►

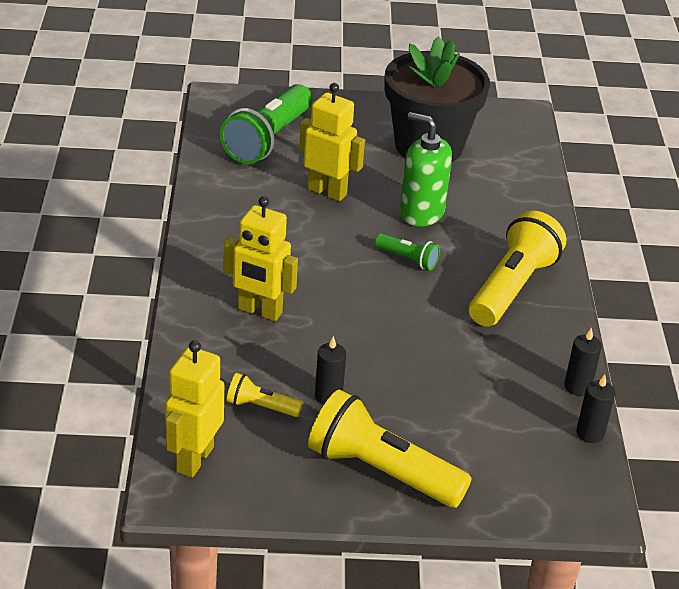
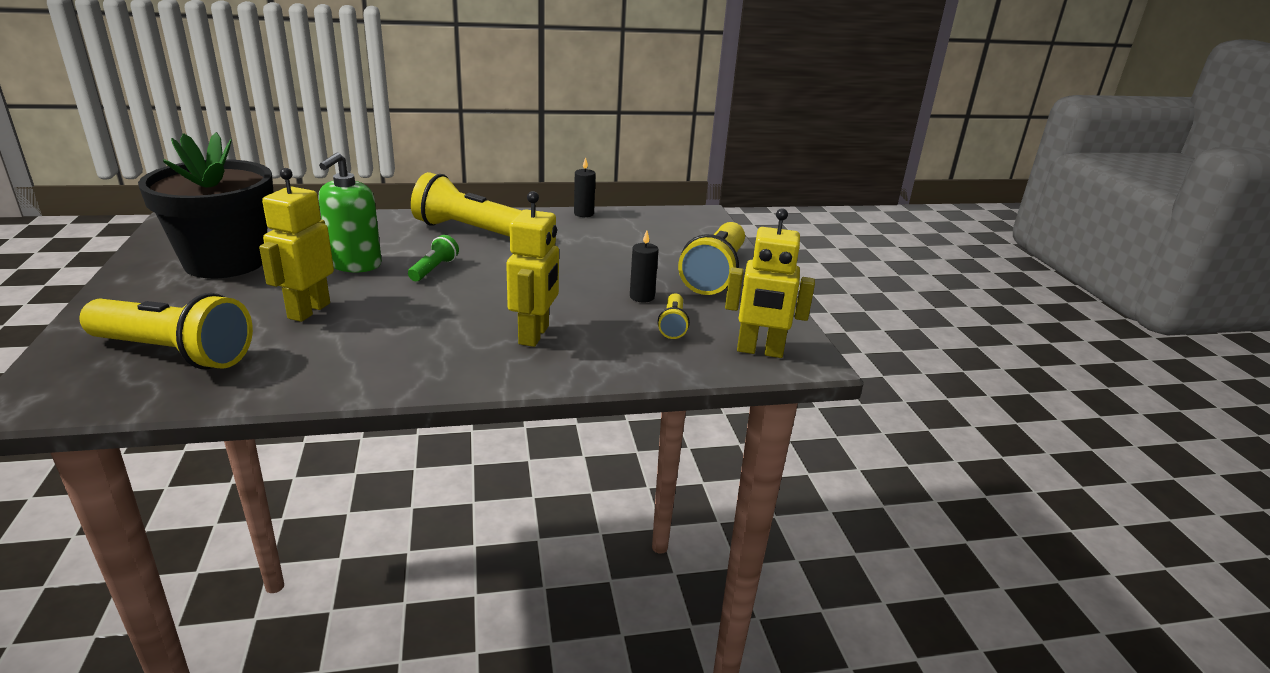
camera: 100 degrees left, 10 degrees down
(268, 139) = (174, 353): green flashlight -> yellow flashlight
(590, 433) = (630, 212): black candle -> none

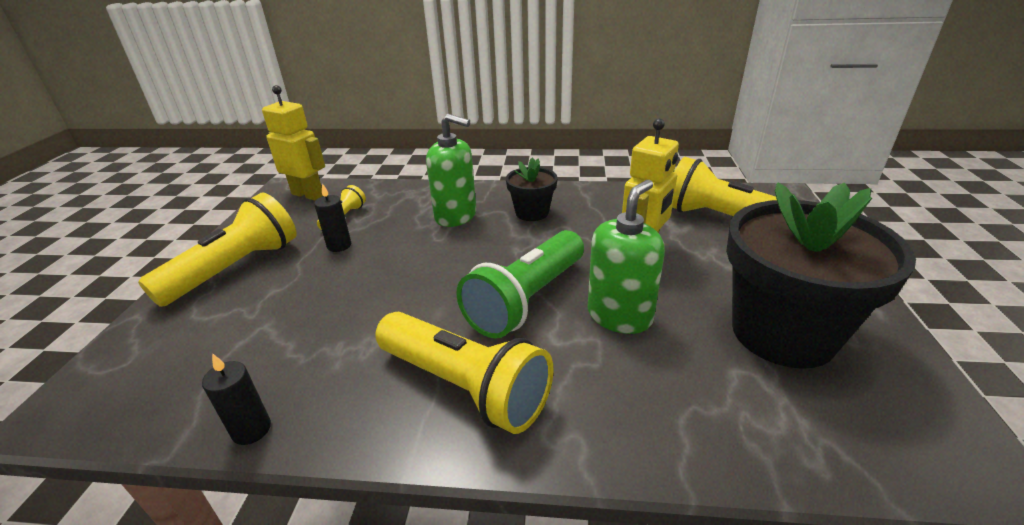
camera: 160 degrees left, 5 degrees up
(434, 269) = (526, 299): green flashlight -> green flashlight, size x2.08
(436, 346) = (532, 213): none -> black flower pot
(534, 335) = (456, 216): yellow robot -> green soap dispenser

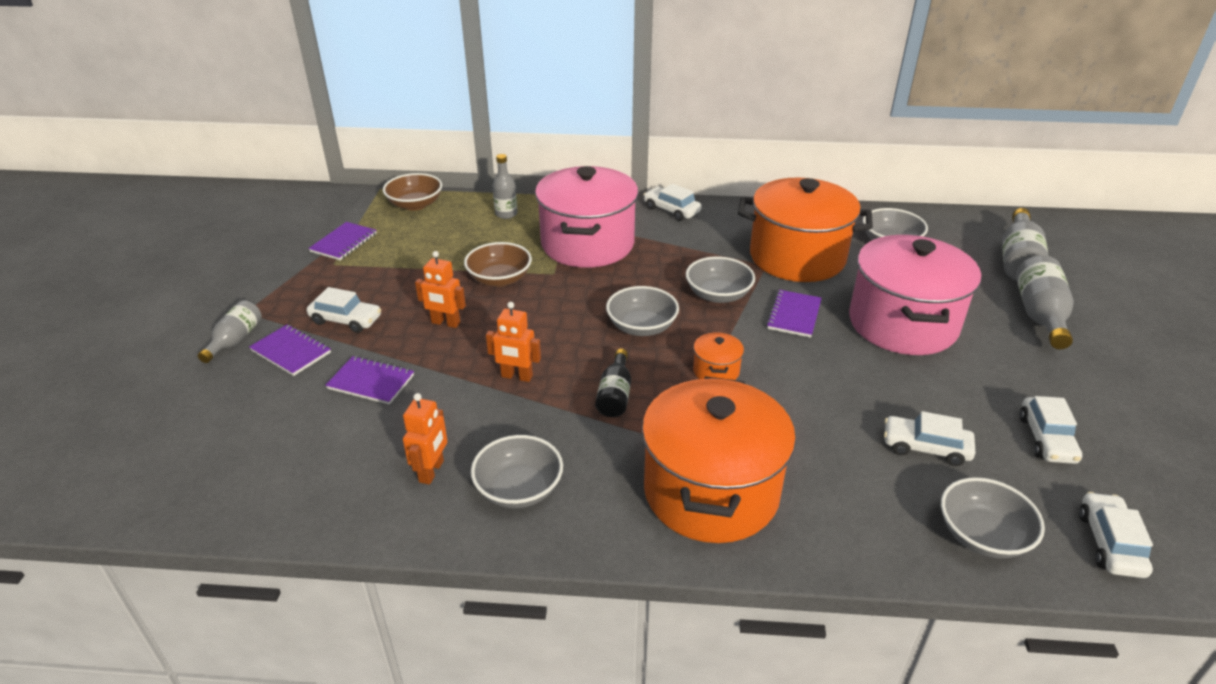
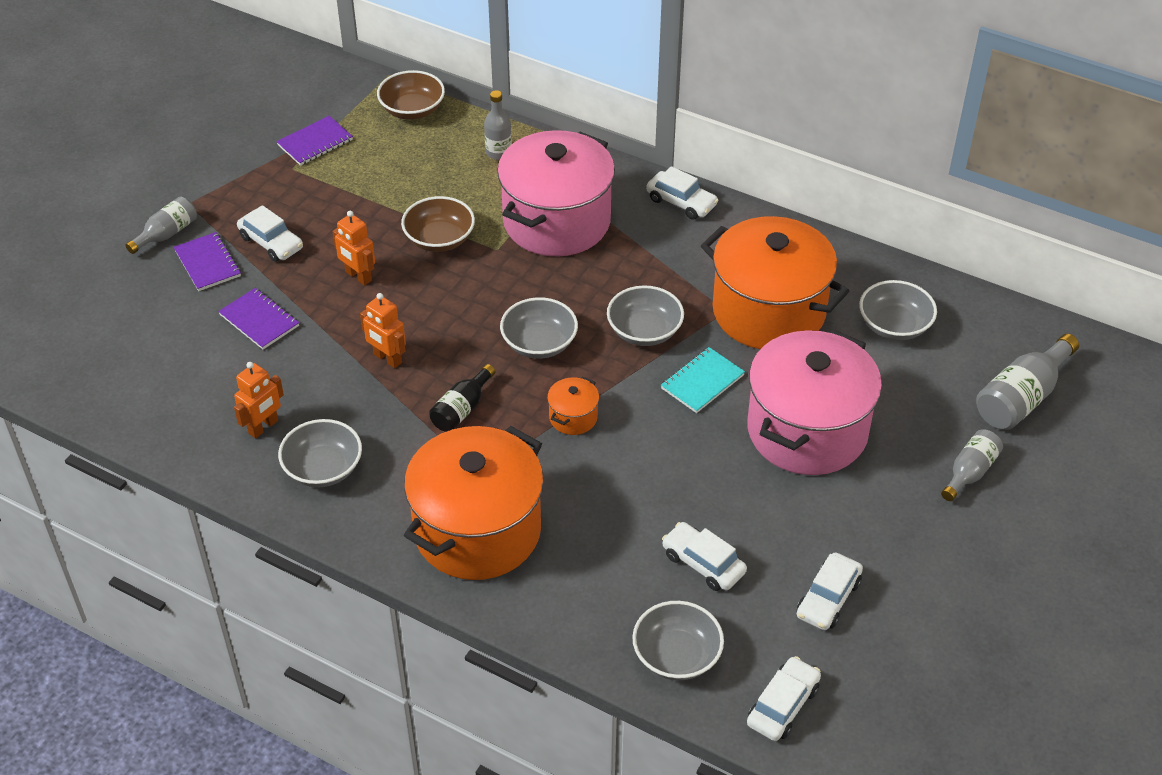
camera: 25 degrees right, 10 degrees up
(671, 210) = (681, 202): white car -> white car turned 150 degrees clockwise
(794, 315) = (702, 382): purple notebook -> turquoise notebook
(1040, 315) = (970, 472): grey bottle -> grey bottle, size x0.63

◄

Each entry is to be returned as it stands, and each picture is to be left out.

Solution to this task:
camera: 100 degrees left, 10 degrees down
(268, 139) = (174, 353): green flashlight -> yellow flashlight
(590, 433) = (630, 212): black candle -> none

camera: 160 degrees left, 5 degrees up
(434, 269) = (526, 299): green flashlight -> green flashlight, size x2.08
(436, 346) = (532, 213): none -> black flower pot
(534, 335) = (456, 216): yellow robot -> green soap dispenser

camera: 25 degrees right, 10 degrees up
(671, 210) = (681, 202): white car -> white car turned 150 degrees clockwise
(794, 315) = (702, 382): purple notebook -> turquoise notebook
(1040, 315) = (970, 472): grey bottle -> grey bottle, size x0.63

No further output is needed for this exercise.